### Instructions to follow
Which lines of the data include the string "gray"? List them all.

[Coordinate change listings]
────────────────────────────────────────

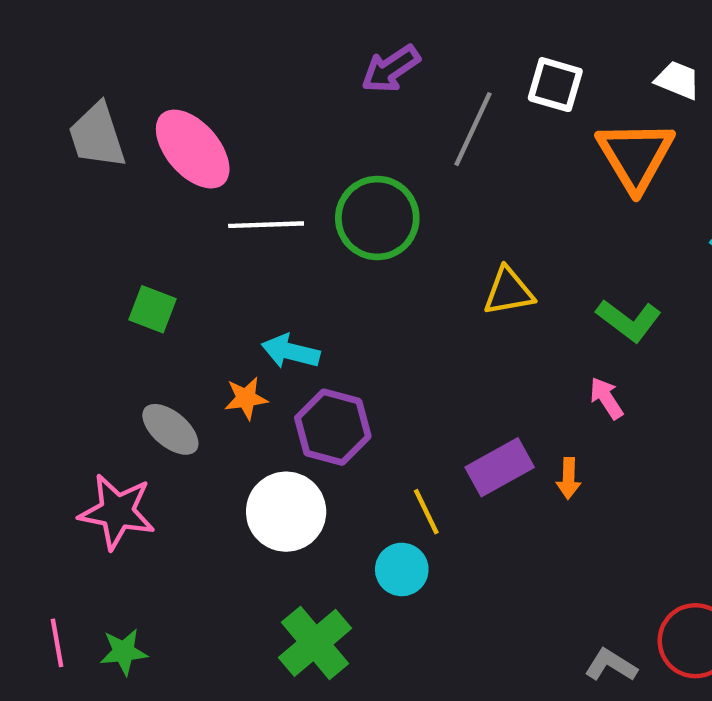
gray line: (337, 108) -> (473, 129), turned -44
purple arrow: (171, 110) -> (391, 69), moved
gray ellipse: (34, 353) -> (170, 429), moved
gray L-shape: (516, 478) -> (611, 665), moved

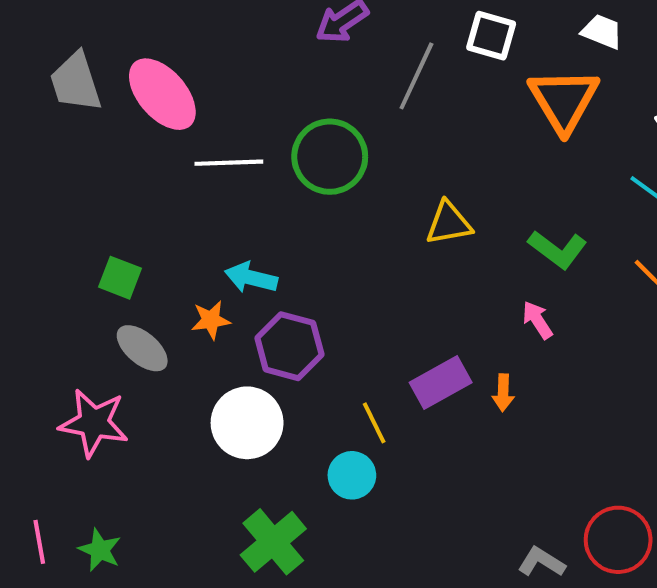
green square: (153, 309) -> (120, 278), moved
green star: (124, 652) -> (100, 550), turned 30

────────────────────────────────────────

### Response box
gray line: (337, 108) -> (473, 129), turned -44
gray ellipse: (34, 353) -> (170, 429), moved
gray L-shape: (516, 478) -> (611, 665), moved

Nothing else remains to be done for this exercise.